▸ Information provided
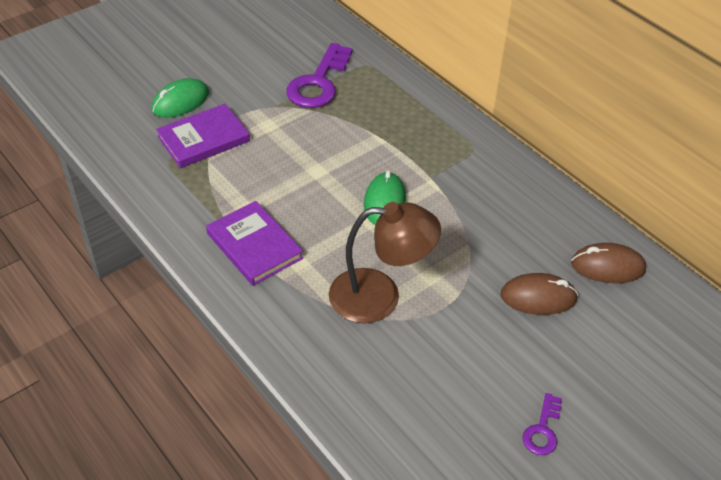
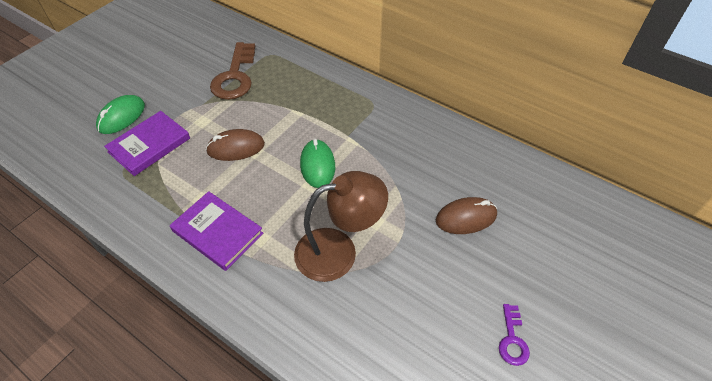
camera: 15 degrees left, 5 degrees up
(318, 82) = (235, 76): purple key -> brown key
(607, 266) = (508, 177): brown mouse -> brown mouse (236, 148)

▸ Your goal
Your task is to output exactly the lines running from the one with "(318, 82) = (235, 76): purple" through the final line of the material above, with both ends included.

▸ Solution for this exercise
(318, 82) = (235, 76): purple key -> brown key
(607, 266) = (508, 177): brown mouse -> brown mouse (236, 148)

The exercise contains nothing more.